▸ Task objective
Write out again, exactly, the lines below starting at the one with "camera: 20 degrees right, 20 degrees up" and ending at the one with "(585, 425) = (416, 347): white".

▸ The data

▬▬▬

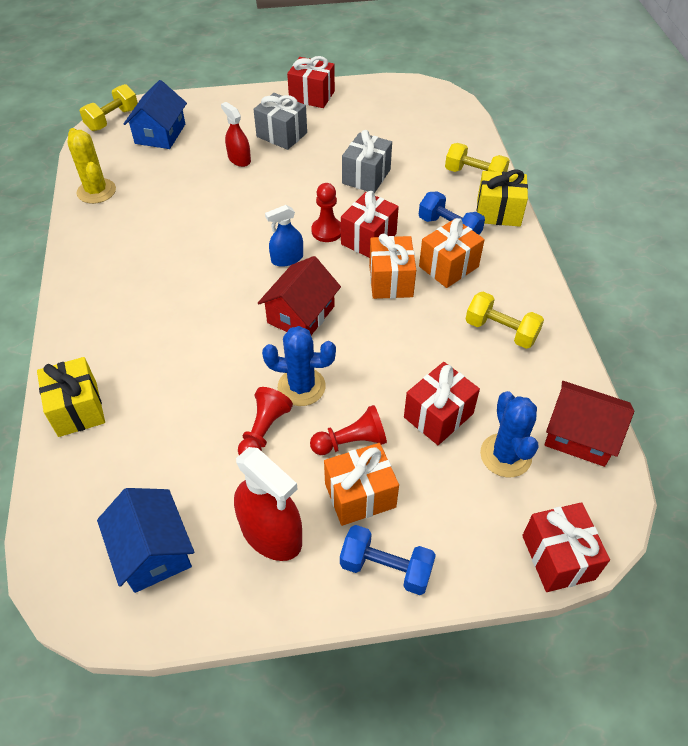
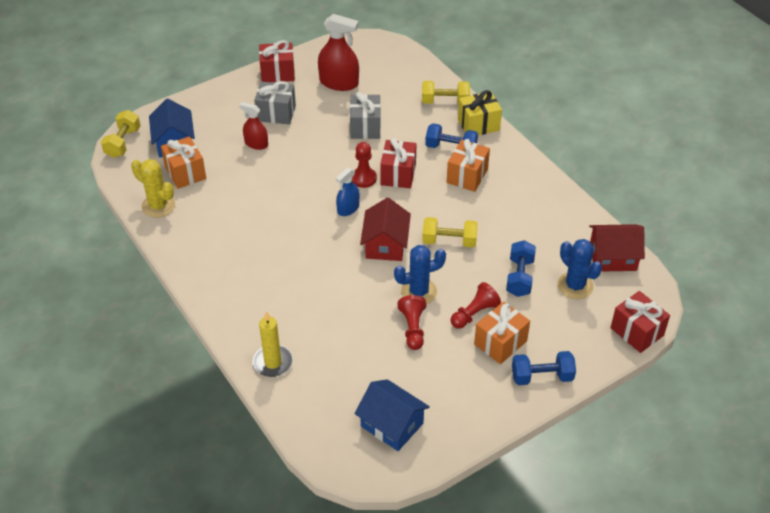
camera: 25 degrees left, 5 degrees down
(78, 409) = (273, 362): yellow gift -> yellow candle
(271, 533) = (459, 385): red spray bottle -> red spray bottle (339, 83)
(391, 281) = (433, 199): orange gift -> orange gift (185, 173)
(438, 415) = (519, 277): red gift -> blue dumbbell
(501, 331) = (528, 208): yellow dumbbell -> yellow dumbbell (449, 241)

▬▬▬

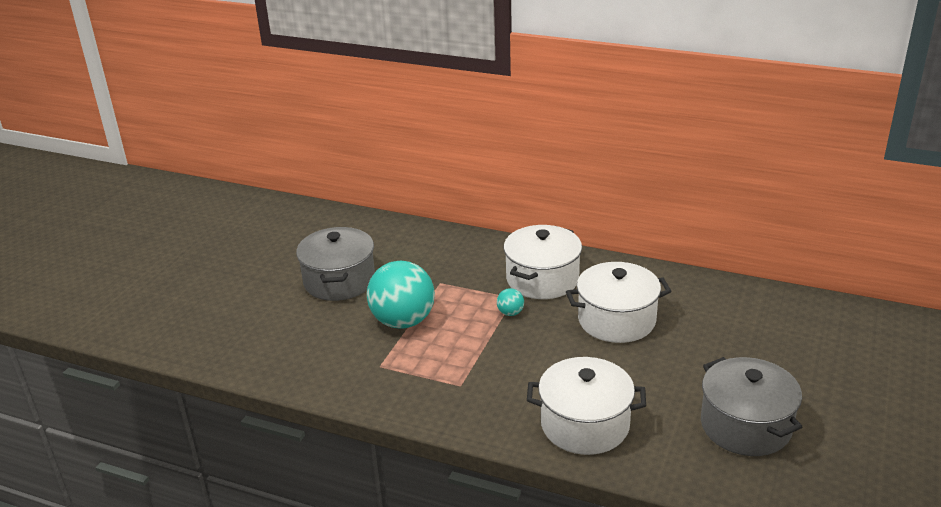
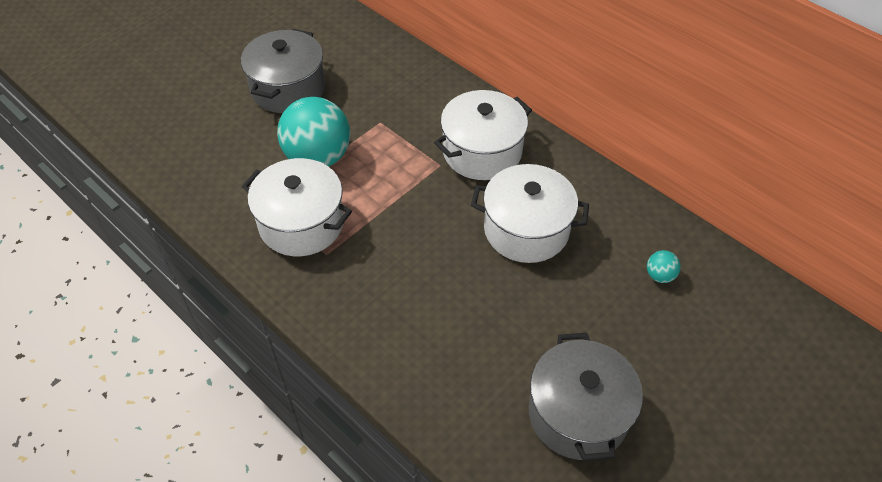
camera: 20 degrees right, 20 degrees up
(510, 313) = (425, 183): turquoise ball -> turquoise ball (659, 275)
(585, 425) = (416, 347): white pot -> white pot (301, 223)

▬▬▬

▸ Result
camera: 20 degrees right, 20 degrees up
(510, 313) = (425, 183): turquoise ball -> turquoise ball (659, 275)
(585, 425) = (416, 347): white pot -> white pot (301, 223)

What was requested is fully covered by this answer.